§ What needs to be done:
The answer is to be all of the data below, reproduced exactly.

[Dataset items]
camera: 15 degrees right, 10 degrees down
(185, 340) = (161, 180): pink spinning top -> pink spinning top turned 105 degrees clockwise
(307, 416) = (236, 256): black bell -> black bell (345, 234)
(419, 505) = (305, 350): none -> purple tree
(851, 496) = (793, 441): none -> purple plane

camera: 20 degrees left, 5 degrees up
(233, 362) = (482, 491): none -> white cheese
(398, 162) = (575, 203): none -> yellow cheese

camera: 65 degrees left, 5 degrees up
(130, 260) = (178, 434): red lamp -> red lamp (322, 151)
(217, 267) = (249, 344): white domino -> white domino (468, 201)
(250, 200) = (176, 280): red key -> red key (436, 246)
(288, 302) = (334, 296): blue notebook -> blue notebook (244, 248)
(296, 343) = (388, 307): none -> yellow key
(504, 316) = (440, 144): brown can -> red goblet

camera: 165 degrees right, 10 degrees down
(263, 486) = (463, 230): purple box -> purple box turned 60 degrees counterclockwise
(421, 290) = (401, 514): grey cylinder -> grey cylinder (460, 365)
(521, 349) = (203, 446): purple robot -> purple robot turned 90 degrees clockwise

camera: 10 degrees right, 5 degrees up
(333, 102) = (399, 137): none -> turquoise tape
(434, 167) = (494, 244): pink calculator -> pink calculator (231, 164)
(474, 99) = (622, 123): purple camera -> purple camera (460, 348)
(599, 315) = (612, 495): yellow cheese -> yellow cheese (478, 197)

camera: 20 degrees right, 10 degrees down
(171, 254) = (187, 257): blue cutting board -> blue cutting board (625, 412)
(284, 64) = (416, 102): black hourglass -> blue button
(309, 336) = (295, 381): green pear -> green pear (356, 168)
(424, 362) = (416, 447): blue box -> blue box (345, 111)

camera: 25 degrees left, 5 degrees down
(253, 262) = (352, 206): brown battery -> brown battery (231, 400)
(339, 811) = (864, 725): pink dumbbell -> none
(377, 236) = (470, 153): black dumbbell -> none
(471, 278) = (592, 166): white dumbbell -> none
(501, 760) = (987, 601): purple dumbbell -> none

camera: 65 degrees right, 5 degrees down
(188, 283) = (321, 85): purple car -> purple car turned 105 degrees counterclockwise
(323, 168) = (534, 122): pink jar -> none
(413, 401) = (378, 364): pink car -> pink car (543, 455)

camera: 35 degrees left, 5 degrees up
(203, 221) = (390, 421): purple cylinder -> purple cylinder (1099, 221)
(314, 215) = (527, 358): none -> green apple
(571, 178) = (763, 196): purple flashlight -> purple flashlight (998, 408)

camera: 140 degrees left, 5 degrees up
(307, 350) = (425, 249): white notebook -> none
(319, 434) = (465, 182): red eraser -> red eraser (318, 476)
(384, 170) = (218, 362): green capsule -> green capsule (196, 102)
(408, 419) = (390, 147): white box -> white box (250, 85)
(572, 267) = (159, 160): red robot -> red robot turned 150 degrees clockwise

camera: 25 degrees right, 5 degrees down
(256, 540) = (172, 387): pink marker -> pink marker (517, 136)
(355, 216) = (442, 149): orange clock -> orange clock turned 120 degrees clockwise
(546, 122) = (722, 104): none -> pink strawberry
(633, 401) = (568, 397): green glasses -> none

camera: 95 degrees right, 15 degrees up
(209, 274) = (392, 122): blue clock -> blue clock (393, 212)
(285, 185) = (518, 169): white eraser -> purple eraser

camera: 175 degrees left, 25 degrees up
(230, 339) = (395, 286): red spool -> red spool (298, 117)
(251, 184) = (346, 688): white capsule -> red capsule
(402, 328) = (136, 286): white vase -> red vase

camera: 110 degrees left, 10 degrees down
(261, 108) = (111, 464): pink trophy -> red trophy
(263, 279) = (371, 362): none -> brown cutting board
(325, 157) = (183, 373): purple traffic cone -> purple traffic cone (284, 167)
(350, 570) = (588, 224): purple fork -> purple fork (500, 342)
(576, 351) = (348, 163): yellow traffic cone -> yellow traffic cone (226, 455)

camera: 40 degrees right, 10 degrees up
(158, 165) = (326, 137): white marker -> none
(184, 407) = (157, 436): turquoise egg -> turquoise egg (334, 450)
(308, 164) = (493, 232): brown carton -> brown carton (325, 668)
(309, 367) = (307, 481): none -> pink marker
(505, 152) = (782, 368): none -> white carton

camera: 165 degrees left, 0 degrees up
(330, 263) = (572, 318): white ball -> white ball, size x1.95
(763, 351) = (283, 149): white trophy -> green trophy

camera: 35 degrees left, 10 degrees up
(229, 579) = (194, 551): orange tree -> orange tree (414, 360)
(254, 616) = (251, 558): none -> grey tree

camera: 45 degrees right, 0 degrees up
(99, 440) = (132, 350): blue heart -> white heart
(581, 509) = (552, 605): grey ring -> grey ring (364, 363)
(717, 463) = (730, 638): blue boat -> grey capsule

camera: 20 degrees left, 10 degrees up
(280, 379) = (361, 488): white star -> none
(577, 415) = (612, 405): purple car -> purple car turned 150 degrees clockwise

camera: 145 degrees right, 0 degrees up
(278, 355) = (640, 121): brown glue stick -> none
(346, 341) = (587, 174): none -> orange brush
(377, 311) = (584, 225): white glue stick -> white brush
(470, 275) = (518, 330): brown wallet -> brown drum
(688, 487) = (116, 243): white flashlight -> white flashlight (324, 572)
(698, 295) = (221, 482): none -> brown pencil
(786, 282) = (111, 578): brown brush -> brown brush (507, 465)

§ Result below:
camera: 15 degrees right, 10 degrees down
(185, 340) = (161, 180): pink spinning top -> pink spinning top turned 105 degrees clockwise
(307, 416) = (236, 256): black bell -> black bell (345, 234)
(419, 505) = (305, 350): none -> purple tree
(851, 496) = (793, 441): none -> purple plane

camera: 20 degrees left, 5 degrees up
(233, 362) = (482, 491): none -> white cheese
(398, 162) = (575, 203): none -> yellow cheese

camera: 65 degrees left, 5 degrees up
(130, 260) = (178, 434): red lamp -> red lamp (322, 151)
(217, 267) = (249, 344): white domino -> white domino (468, 201)
(250, 200) = (176, 280): red key -> red key (436, 246)
(288, 302) = (334, 296): blue notebook -> blue notebook (244, 248)
(296, 343) = (388, 307): none -> yellow key
(504, 316) = (440, 144): brown can -> red goblet

camera: 165 degrees right, 10 degrees down
(263, 486) = (463, 230): purple box -> purple box turned 60 degrees counterclockwise
(421, 290) = (401, 514): grey cylinder -> grey cylinder (460, 365)
(521, 349) = (203, 446): purple robot -> purple robot turned 90 degrees clockwise

camera: 10 degrees right, 5 degrees up
(333, 102) = (399, 137): none -> turquoise tape
(434, 167) = (494, 244): pink calculator -> pink calculator (231, 164)
(474, 99) = (622, 123): purple camera -> purple camera (460, 348)
(599, 315) = (612, 495): yellow cheese -> yellow cheese (478, 197)

camera: 20 degrees right, 10 degrees down
(171, 254) = (187, 257): blue cutting board -> blue cutting board (625, 412)
(284, 64) = (416, 102): black hourglass -> blue button
(309, 336) = (295, 381): green pear -> green pear (356, 168)
(424, 362) = (416, 447): blue box -> blue box (345, 111)

camera: 25 degrees left, 5 degrees down
(253, 262) = (352, 206): brown battery -> brown battery (231, 400)
(339, 811) = (864, 725): pink dumbbell -> none
(377, 236) = (470, 153): black dumbbell -> none
(471, 278) = (592, 166): white dumbbell -> none
(501, 760) = (987, 601): purple dumbbell -> none

camera: 65 degrees right, 5 degrees down
(188, 283) = (321, 85): purple car -> purple car turned 105 degrees counterclockwise
(323, 168) = (534, 122): pink jar -> none
(413, 401) = (378, 364): pink car -> pink car (543, 455)

camera: 35 degrees left, 5 degrees up
(203, 221) = (390, 421): purple cylinder -> purple cylinder (1099, 221)
(314, 215) = (527, 358): none -> green apple
(571, 178) = (763, 196): purple flashlight -> purple flashlight (998, 408)

camera: 140 degrees left, 5 degrees up
(307, 350) = (425, 249): white notebook -> none
(319, 434) = (465, 182): red eraser -> red eraser (318, 476)
(384, 170) = (218, 362): green capsule -> green capsule (196, 102)
(408, 419) = (390, 147): white box -> white box (250, 85)
(572, 267) = (159, 160): red robot -> red robot turned 150 degrees clockwise

camera: 25 degrees right, 5 degrees down
(256, 540) = (172, 387): pink marker -> pink marker (517, 136)
(355, 216) = (442, 149): orange clock -> orange clock turned 120 degrees clockwise
(546, 122) = (722, 104): none -> pink strawberry
(633, 401) = (568, 397): green glasses -> none

camera: 95 degrees right, 15 degrees up
(209, 274) = (392, 122): blue clock -> blue clock (393, 212)
(285, 185) = (518, 169): white eraser -> purple eraser

camera: 175 degrees left, 25 degrees up
(230, 339) = (395, 286): red spool -> red spool (298, 117)
(251, 184) = (346, 688): white capsule -> red capsule
(402, 328) = (136, 286): white vase -> red vase

camera: 110 degrees left, 10 degrees down
(261, 108) = (111, 464): pink trophy -> red trophy
(263, 279) = (371, 362): none -> brown cutting board
(325, 157) = (183, 373): purple traffic cone -> purple traffic cone (284, 167)
(350, 570) = (588, 224): purple fork -> purple fork (500, 342)
(576, 351) = (348, 163): yellow traffic cone -> yellow traffic cone (226, 455)

camera: 40 degrees right, 10 degrees up
(158, 165) = (326, 137): white marker -> none
(184, 407) = (157, 436): turquoise egg -> turquoise egg (334, 450)
(308, 164) = (493, 232): brown carton -> brown carton (325, 668)
(309, 367) = (307, 481): none -> pink marker
(505, 152) = (782, 368): none -> white carton

camera: 165 degrees left, 0 degrees up
(330, 263) = (572, 318): white ball -> white ball, size x1.95
(763, 351) = (283, 149): white trophy -> green trophy

camera: 35 degrees left, 10 degrees up
(229, 579) = (194, 551): orange tree -> orange tree (414, 360)
(254, 616) = (251, 558): none -> grey tree

camera: 45 degrees right, 0 degrees up
(99, 440) = (132, 350): blue heart -> white heart
(581, 509) = (552, 605): grey ring -> grey ring (364, 363)
(717, 463) = (730, 638): blue boat -> grey capsule

camera: 20 degrees left, 10 degrees up
(280, 379) = (361, 488): white star -> none
(577, 415) = (612, 405): purple car -> purple car turned 150 degrees clockwise

camera: 145 degrees right, 0 degrees up
(278, 355) = (640, 121): brown glue stick -> none
(346, 341) = (587, 174): none -> orange brush
(377, 311) = (584, 225): white glue stick -> white brush
(470, 275) = (518, 330): brown wallet -> brown drum
(688, 487) = (116, 243): white flashlight -> white flashlight (324, 572)
(698, 295) = (221, 482): none -> brown pencil
(786, 282) = (111, 578): brown brush -> brown brush (507, 465)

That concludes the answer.